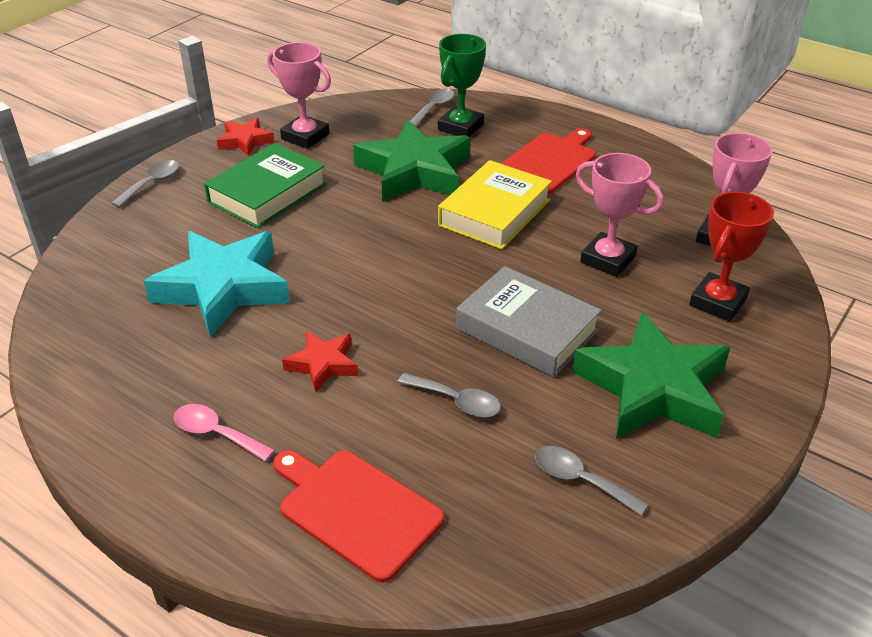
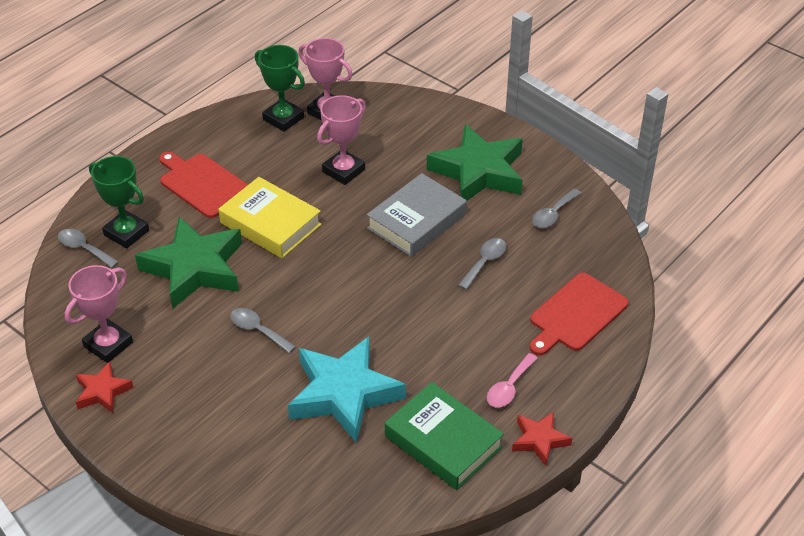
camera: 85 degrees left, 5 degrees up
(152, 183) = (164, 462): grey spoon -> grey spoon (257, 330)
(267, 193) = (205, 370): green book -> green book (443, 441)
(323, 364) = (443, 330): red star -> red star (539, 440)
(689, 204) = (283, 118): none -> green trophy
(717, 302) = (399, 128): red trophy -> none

= = = = =

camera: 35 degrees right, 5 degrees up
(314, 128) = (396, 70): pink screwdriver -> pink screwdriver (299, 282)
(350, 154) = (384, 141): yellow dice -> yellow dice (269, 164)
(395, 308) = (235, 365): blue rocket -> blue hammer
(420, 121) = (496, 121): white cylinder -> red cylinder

= = = = =

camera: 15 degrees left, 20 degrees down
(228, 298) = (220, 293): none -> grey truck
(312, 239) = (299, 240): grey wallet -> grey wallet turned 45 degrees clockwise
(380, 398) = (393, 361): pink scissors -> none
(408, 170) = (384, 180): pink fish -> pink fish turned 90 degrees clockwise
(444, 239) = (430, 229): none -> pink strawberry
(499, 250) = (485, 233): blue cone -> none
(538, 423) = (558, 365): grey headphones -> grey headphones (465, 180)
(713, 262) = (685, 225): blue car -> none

= = = = =

◆ **About this task**
Take from the material above the lines running from the one with "(323, 364) = (443, 330): red" through the one with "(717, 302) = (399, 128): red trophy -> none", and repeat them exactly, with nothing else.

◆ **Solution for this task**
(323, 364) = (443, 330): red star -> red star (539, 440)
(689, 204) = (283, 118): none -> green trophy
(717, 302) = (399, 128): red trophy -> none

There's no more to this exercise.